AIM OF THE EXERCISE
Which lines below include the string "zener"? Please show each one.

[Source data]

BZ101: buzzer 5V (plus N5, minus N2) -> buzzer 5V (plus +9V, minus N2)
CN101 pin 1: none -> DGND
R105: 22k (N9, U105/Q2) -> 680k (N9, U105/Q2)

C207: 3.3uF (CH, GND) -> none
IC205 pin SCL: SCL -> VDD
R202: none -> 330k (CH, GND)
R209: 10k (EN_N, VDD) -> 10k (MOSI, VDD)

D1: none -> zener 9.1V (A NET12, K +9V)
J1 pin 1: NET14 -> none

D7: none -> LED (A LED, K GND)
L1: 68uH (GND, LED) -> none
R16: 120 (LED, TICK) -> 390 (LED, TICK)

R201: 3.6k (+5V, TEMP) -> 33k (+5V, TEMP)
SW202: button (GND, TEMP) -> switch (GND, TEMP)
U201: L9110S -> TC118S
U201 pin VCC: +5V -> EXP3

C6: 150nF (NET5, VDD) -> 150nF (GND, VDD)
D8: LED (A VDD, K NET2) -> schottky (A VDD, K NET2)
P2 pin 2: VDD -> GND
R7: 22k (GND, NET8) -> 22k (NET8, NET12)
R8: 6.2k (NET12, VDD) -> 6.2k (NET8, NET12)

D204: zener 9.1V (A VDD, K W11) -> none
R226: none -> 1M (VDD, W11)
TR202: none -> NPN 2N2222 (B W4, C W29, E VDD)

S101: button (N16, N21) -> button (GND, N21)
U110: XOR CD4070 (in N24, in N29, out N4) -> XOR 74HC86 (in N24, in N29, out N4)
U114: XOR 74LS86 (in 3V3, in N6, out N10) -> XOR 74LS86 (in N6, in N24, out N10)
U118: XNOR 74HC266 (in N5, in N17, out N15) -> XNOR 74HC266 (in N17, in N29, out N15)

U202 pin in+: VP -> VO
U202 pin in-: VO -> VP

OUTPUT OF THE TASK
D1: none -> zener 9.1V (A NET12, K +9V)
D204: zener 9.1V (A VDD, K W11) -> none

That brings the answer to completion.